» TRY IT
Using the data below, reproduce exactly the lines from the line with "gray triangle: (199, 257)" to the line with "black square: (80, 58) -> (96, 55), moved", both included; pictures must be dropped.

Collection entries:
:::
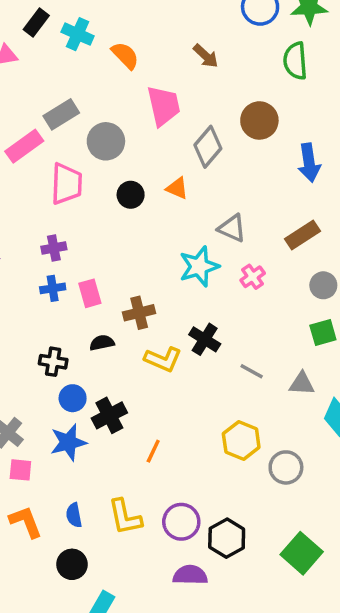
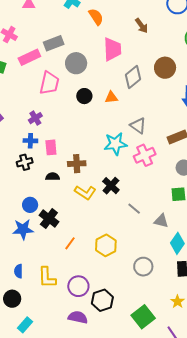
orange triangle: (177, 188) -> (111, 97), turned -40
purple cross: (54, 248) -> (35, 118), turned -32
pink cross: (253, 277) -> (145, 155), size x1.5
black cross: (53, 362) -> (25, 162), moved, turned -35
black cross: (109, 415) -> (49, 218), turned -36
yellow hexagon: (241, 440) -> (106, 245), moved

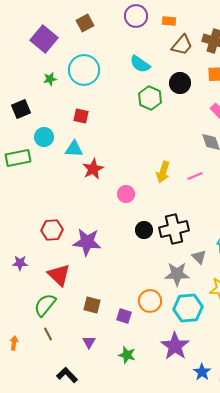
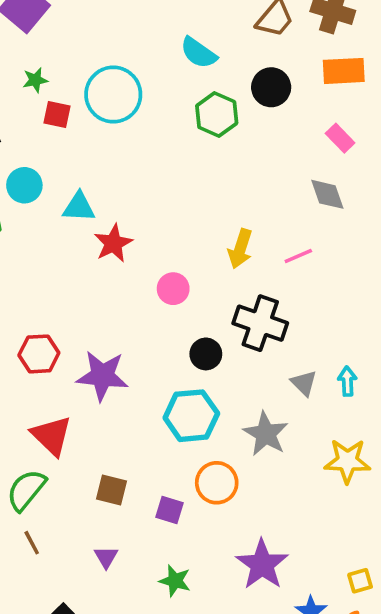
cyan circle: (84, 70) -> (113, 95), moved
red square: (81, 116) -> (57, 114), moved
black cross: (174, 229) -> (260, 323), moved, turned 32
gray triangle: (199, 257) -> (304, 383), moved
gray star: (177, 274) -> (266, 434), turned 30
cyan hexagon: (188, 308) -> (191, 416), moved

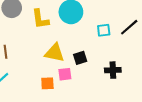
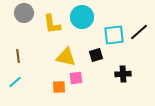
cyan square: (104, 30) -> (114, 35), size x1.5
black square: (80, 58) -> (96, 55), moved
:::
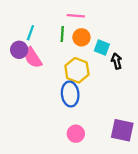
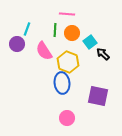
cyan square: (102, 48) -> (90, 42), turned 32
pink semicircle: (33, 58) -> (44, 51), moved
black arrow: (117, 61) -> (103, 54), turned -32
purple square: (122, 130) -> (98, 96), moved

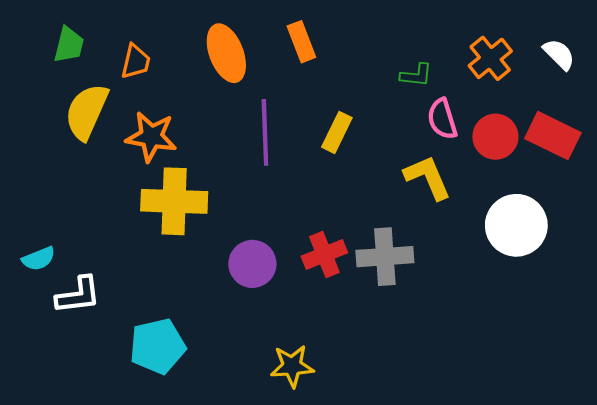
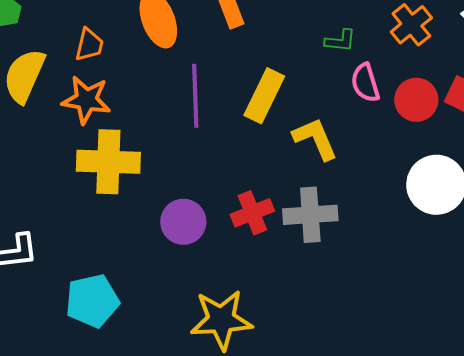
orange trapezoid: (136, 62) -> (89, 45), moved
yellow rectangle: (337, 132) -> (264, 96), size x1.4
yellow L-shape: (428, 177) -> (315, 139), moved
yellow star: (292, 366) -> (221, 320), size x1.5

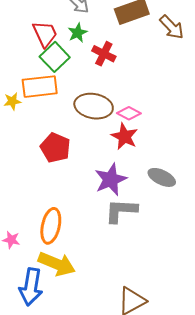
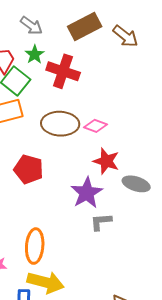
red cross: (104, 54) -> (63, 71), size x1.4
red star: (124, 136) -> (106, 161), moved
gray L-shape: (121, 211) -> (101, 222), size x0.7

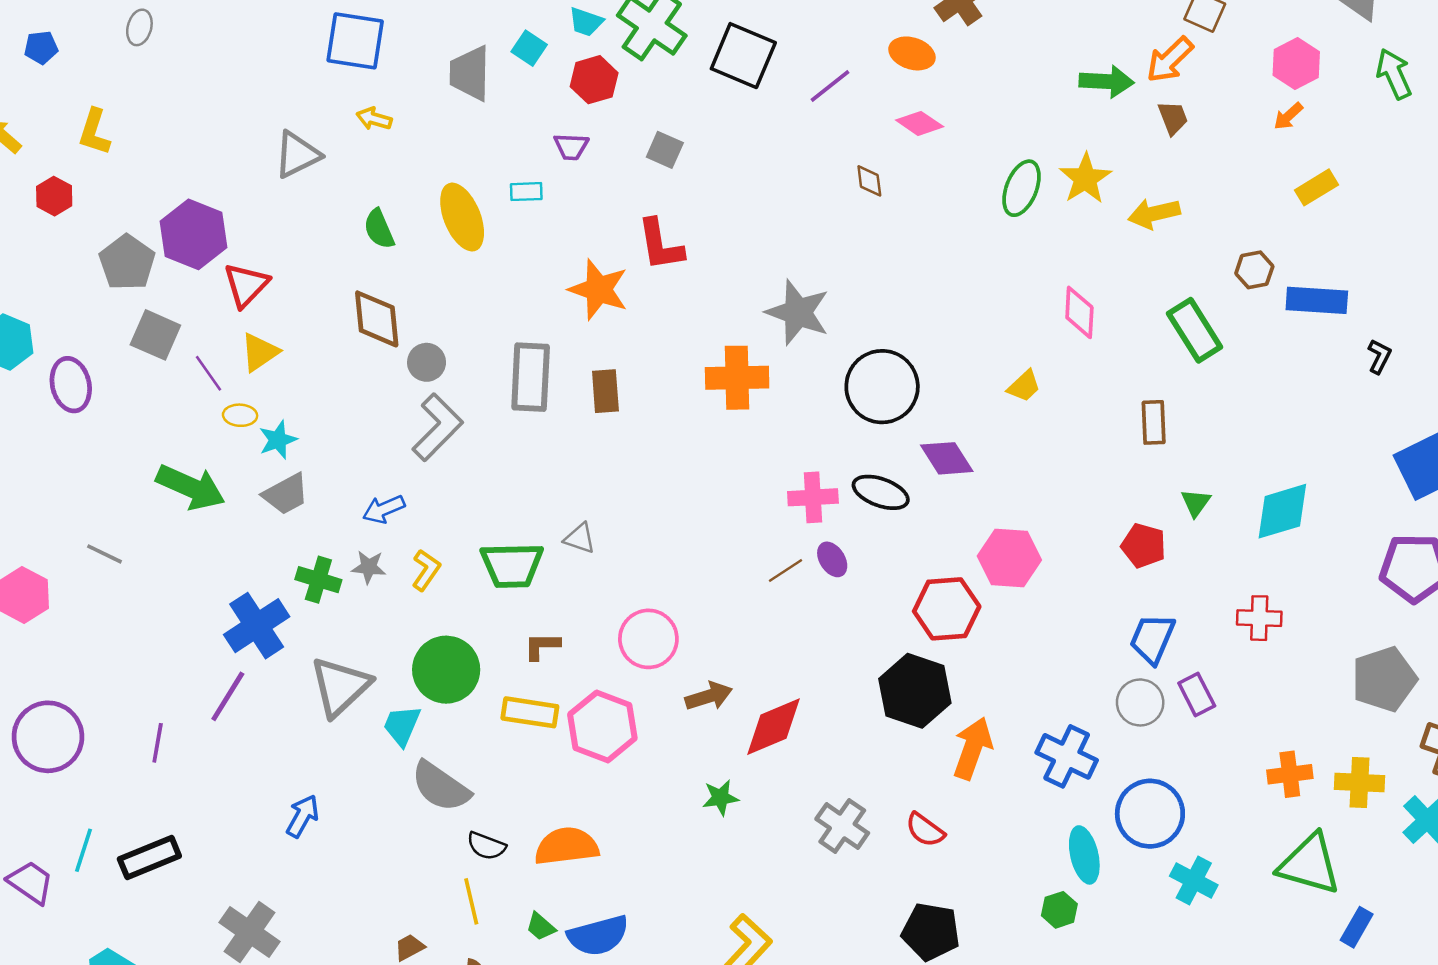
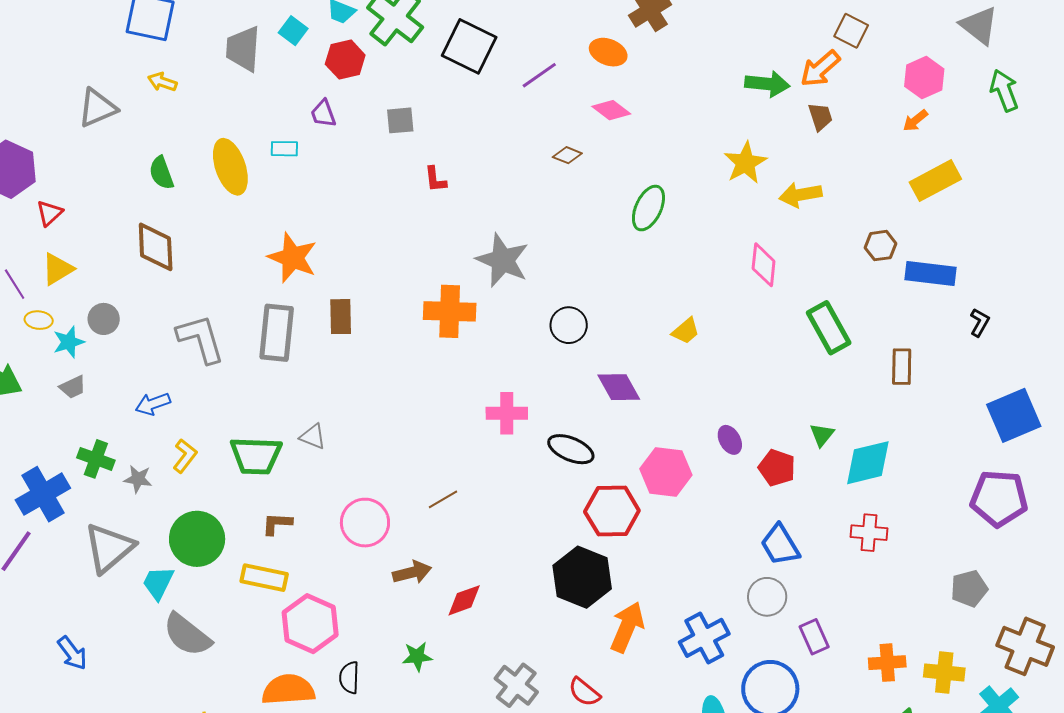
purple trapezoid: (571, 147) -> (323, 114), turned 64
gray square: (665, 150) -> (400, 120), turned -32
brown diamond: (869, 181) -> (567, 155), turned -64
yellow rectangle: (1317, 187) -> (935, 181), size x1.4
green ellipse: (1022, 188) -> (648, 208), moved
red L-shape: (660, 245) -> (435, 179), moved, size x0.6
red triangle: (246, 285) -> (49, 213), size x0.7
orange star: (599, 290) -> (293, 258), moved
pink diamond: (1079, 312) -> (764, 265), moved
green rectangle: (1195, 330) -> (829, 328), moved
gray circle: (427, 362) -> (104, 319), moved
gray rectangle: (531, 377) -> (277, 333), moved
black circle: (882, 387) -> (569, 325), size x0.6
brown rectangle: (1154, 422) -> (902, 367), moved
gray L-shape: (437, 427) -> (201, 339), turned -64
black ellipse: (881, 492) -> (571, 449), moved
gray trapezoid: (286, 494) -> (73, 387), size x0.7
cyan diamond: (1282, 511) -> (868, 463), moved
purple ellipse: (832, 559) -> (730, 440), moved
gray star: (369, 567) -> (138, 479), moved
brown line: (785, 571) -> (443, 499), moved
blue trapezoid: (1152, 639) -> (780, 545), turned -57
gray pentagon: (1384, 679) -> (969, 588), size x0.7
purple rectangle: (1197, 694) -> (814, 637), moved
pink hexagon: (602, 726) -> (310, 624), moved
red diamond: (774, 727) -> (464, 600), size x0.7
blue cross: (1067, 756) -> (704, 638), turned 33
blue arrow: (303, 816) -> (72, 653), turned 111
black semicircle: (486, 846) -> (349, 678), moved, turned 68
:::
» RESULT OF THIS EXERCISE
gray triangle: (199, 257) -> (304, 383), moved
gray star: (177, 274) -> (266, 434), turned 30
cyan hexagon: (188, 308) -> (191, 416), moved

cyan square: (104, 30) -> (114, 35), size x1.5
black square: (80, 58) -> (96, 55), moved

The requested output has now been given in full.